▽

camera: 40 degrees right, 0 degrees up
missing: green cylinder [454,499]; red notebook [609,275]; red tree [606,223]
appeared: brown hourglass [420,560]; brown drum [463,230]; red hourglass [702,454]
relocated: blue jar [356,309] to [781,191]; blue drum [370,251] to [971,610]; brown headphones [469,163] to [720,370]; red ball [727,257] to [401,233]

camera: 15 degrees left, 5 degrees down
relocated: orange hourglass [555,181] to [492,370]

△
▽

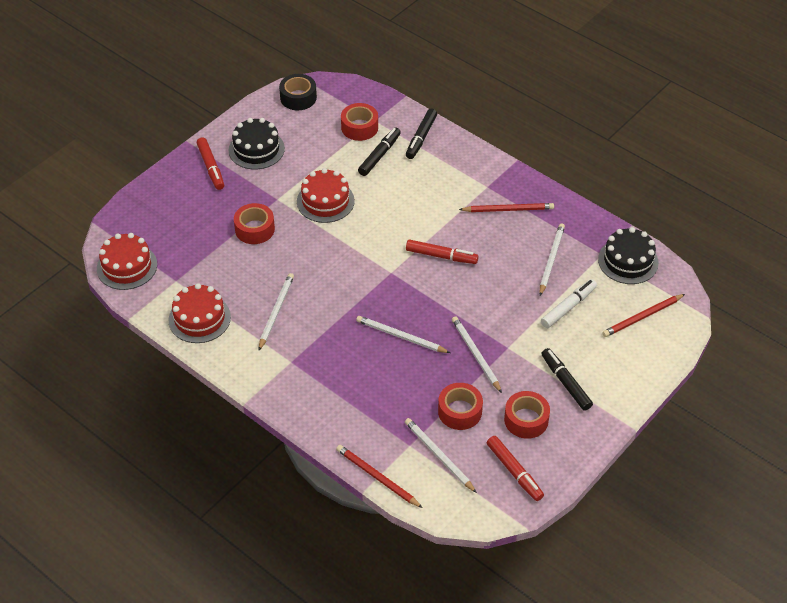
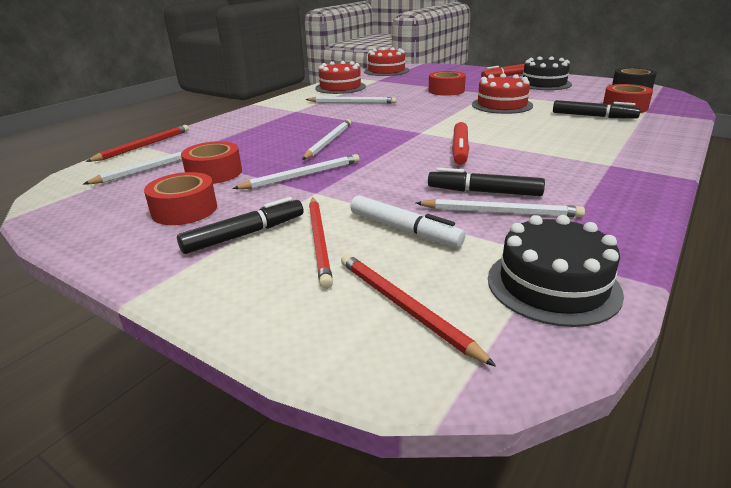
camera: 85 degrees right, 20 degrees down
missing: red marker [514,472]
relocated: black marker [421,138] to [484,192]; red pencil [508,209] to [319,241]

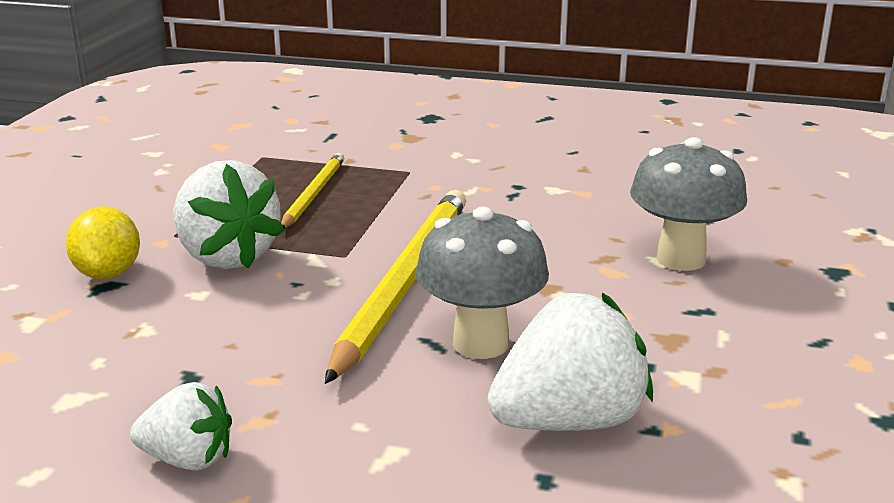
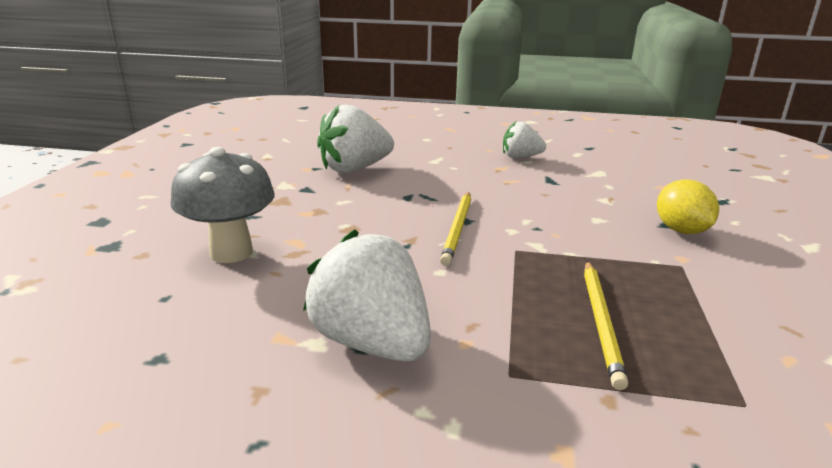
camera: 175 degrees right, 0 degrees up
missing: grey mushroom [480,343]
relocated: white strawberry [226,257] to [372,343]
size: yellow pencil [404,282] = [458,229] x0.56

△

◆ **What the task asks**
Among the entries above, find the line with "camera: 40 degrees right, 0 degrees up" and the line with "appeared: brown hourglass"; give again exactly these two lines and all lines between them.

◆ **Exercise result**
camera: 40 degrees right, 0 degrees up
missing: green cylinder [454,499]; red notebook [609,275]; red tree [606,223]
appeared: brown hourglass [420,560]; brown drum [463,230]; red hourglass [702,454]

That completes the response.